Input data:
# # # #
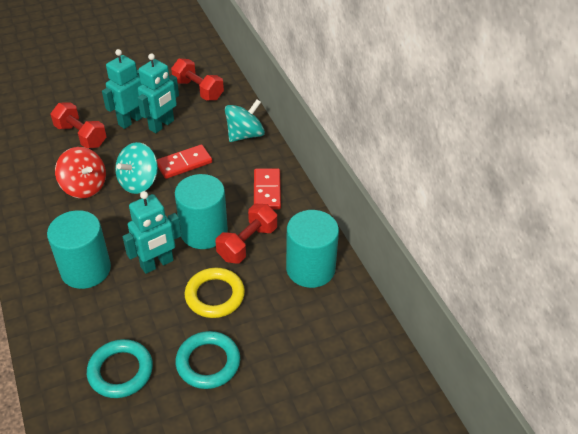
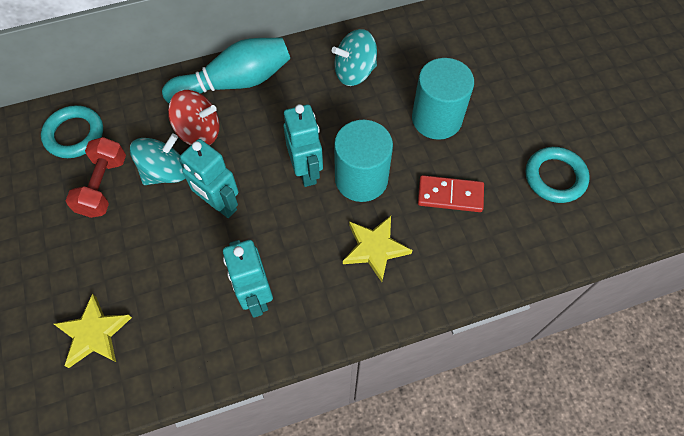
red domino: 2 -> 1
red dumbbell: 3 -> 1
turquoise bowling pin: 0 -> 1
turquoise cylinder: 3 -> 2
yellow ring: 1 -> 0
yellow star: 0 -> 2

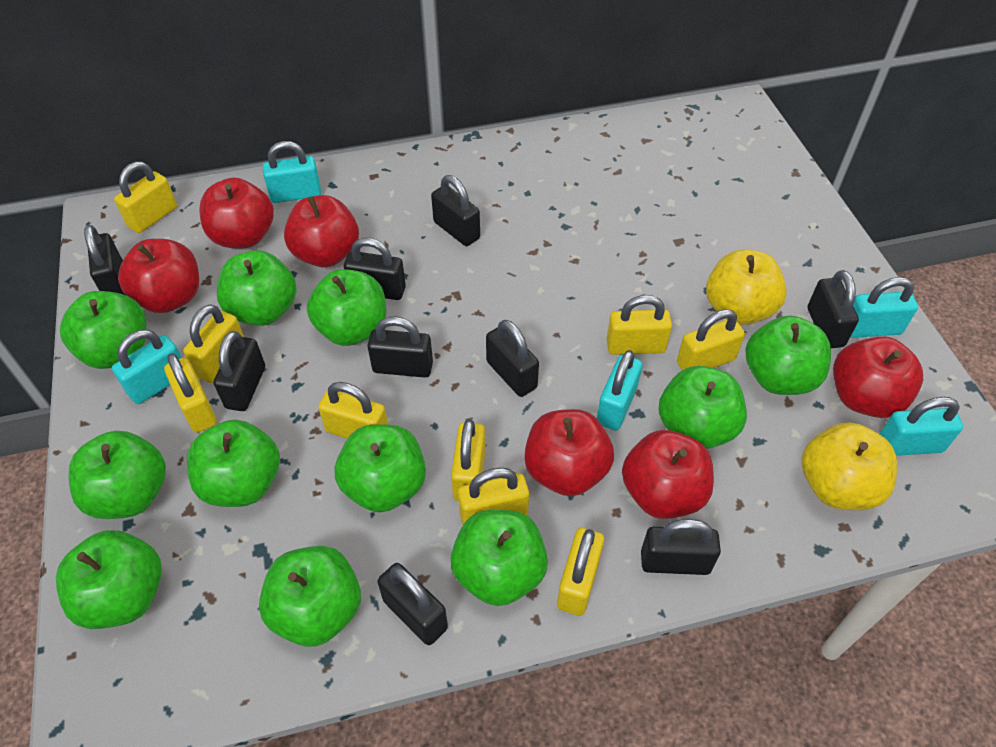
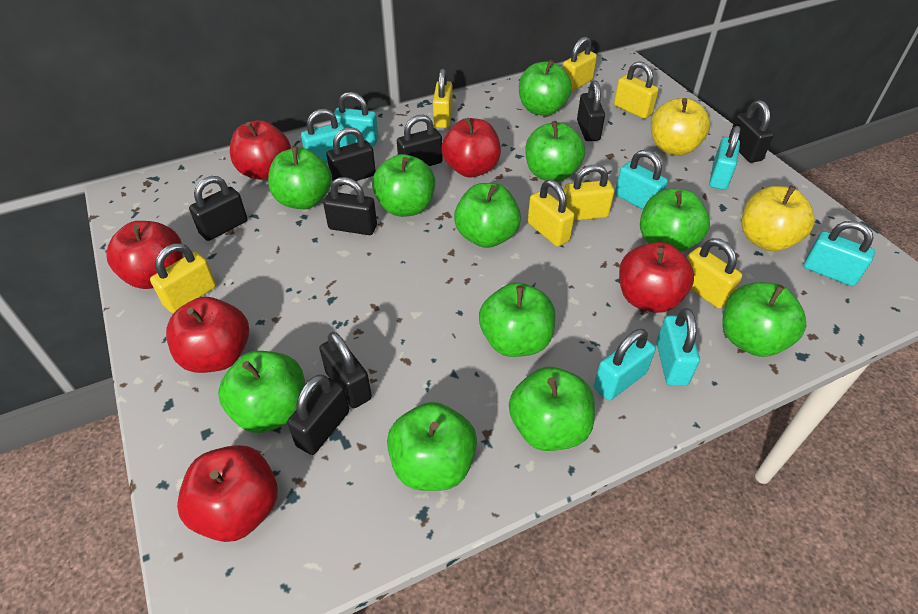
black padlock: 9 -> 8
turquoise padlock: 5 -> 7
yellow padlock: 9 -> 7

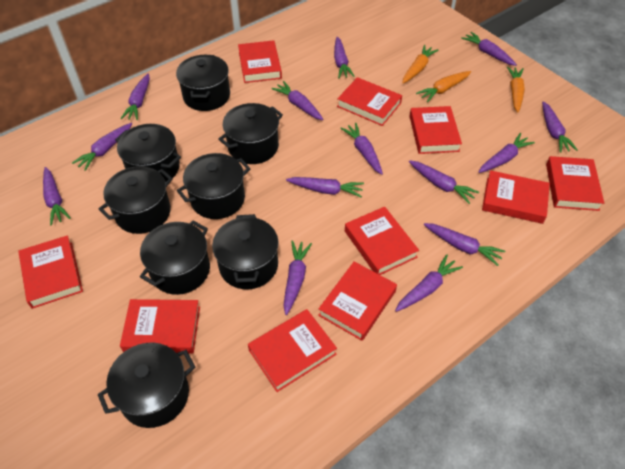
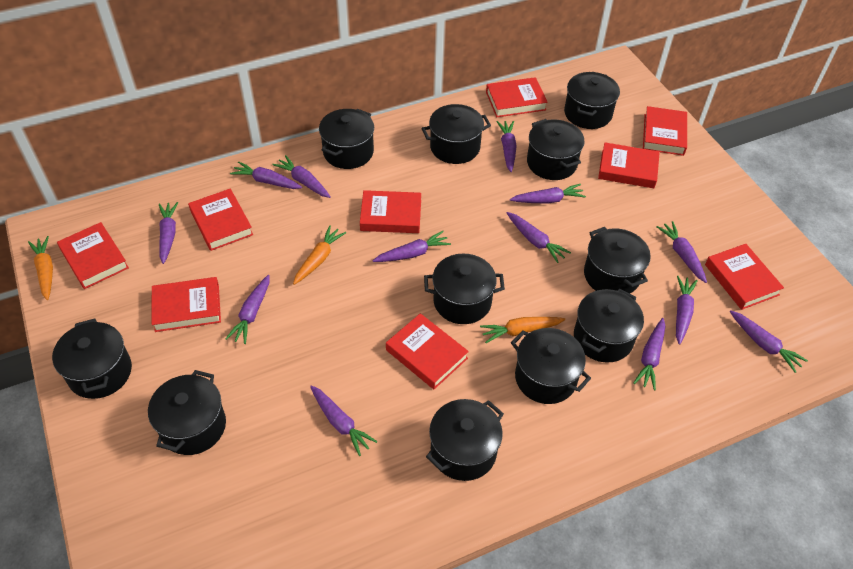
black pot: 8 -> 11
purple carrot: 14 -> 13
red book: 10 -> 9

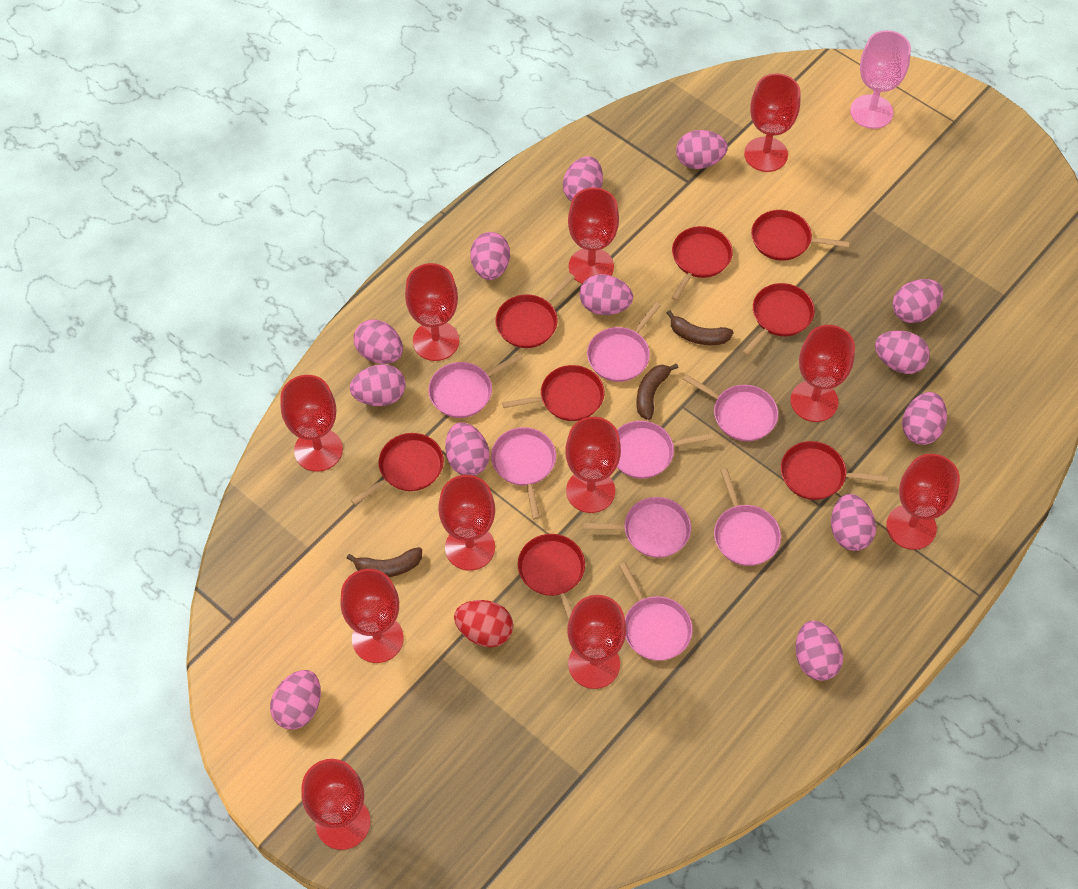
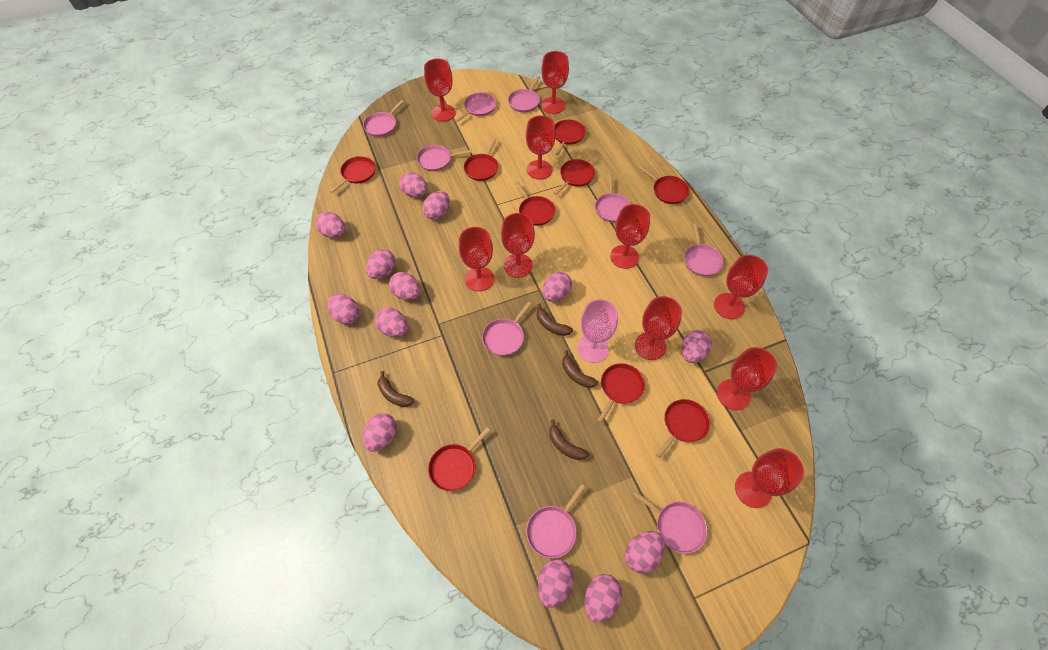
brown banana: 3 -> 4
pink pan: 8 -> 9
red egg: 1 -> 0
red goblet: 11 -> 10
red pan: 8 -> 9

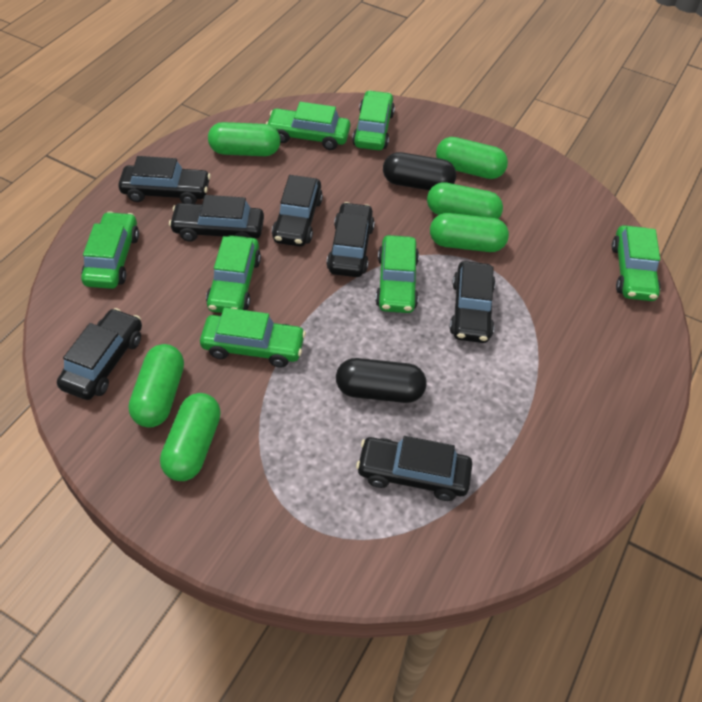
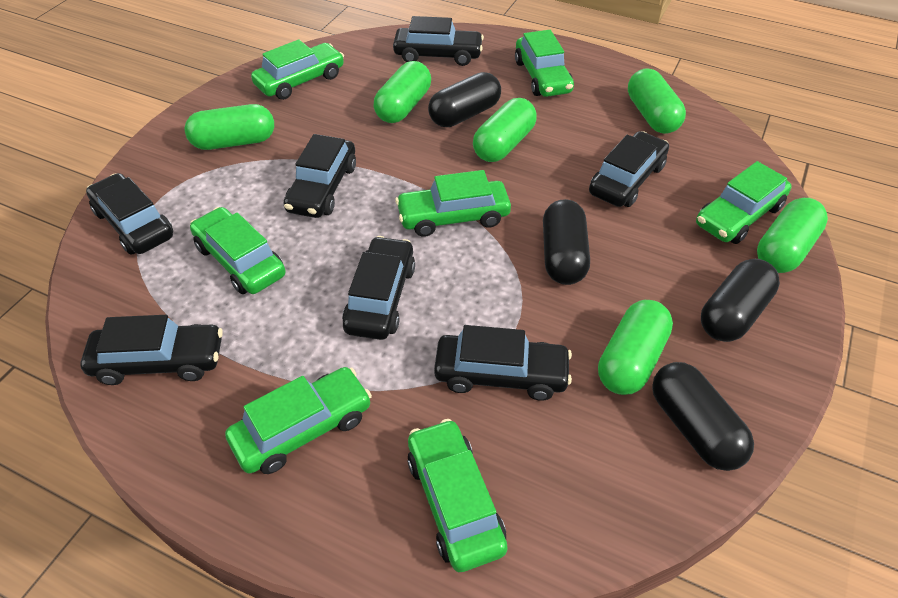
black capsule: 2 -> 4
# # # #
What to produce:
Print the entries above exactly, taking out only the pictures.

Task solution:
red domino: 2 -> 1
red dumbbell: 3 -> 1
turquoise bowling pin: 0 -> 1
turquoise cylinder: 3 -> 2
yellow ring: 1 -> 0
yellow star: 0 -> 2

black padlock: 9 -> 8
turquoise padlock: 5 -> 7
yellow padlock: 9 -> 7

black pot: 8 -> 11
purple carrot: 14 -> 13
red book: 10 -> 9

brown banana: 3 -> 4
pink pan: 8 -> 9
red egg: 1 -> 0
red goblet: 11 -> 10
red pan: 8 -> 9

black capsule: 2 -> 4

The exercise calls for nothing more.